§ Your assignment: All of the data below is to be output without alteration.

═══ Extracted material ═══

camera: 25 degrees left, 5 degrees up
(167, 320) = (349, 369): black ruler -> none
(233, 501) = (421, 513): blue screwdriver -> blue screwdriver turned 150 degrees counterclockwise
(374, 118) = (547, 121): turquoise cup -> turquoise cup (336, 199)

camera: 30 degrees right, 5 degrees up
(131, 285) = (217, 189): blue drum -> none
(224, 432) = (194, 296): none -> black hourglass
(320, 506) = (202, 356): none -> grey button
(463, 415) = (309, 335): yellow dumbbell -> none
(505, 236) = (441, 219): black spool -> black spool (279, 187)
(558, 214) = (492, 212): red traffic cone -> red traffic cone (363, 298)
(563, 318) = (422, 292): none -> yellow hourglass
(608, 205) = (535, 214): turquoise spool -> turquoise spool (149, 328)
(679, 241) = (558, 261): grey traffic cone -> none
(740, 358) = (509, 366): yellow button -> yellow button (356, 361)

═══

§ Result of the exercise:
camera: 25 degrees left, 5 degrees up
(167, 320) = (349, 369): black ruler -> none
(233, 501) = (421, 513): blue screwdriver -> blue screwdriver turned 150 degrees counterclockwise
(374, 118) = (547, 121): turquoise cup -> turquoise cup (336, 199)

camera: 30 degrees right, 5 degrees up
(131, 285) = (217, 189): blue drum -> none
(224, 432) = (194, 296): none -> black hourglass
(320, 506) = (202, 356): none -> grey button
(463, 415) = (309, 335): yellow dumbbell -> none
(505, 236) = (441, 219): black spool -> black spool (279, 187)
(558, 214) = (492, 212): red traffic cone -> red traffic cone (363, 298)
(563, 318) = (422, 292): none -> yellow hourglass
(608, 205) = (535, 214): turquoise spool -> turquoise spool (149, 328)
(679, 241) = (558, 261): grey traffic cone -> none
(740, 358) = (509, 366): yellow button -> yellow button (356, 361)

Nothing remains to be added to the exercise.